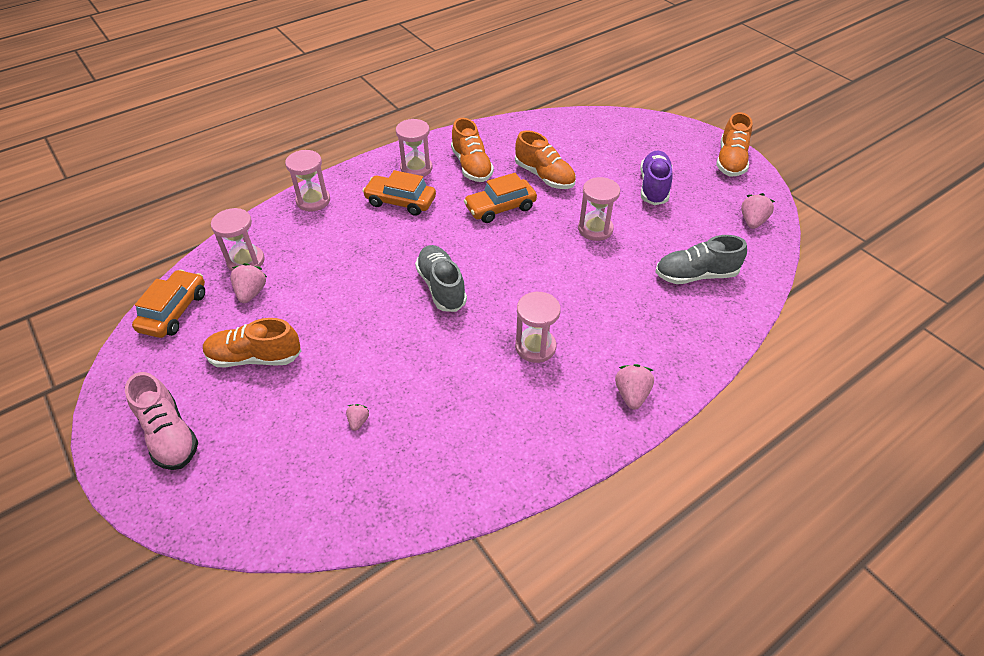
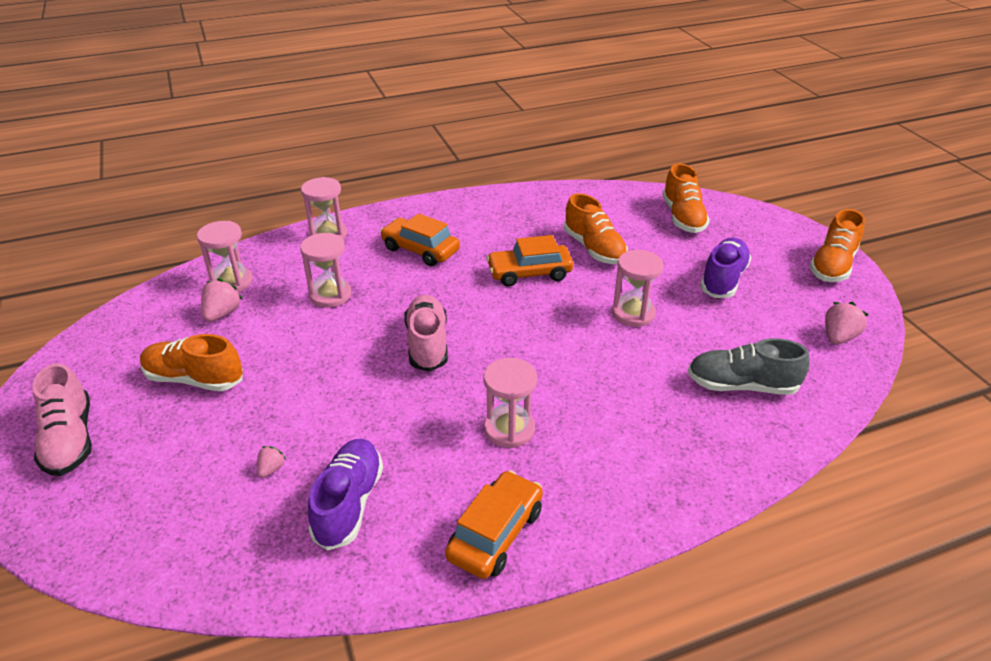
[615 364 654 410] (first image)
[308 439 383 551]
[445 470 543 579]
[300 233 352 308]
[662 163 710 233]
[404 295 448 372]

• WORK TO BE COMPLETED:
Where an entry contains an image, skip the image and write out the rest exactly.

• YOUR SOLUTION:
[615 364 654 410] (first image)
[308 439 383 551]
[445 470 543 579]
[300 233 352 308]
[662 163 710 233]
[404 295 448 372]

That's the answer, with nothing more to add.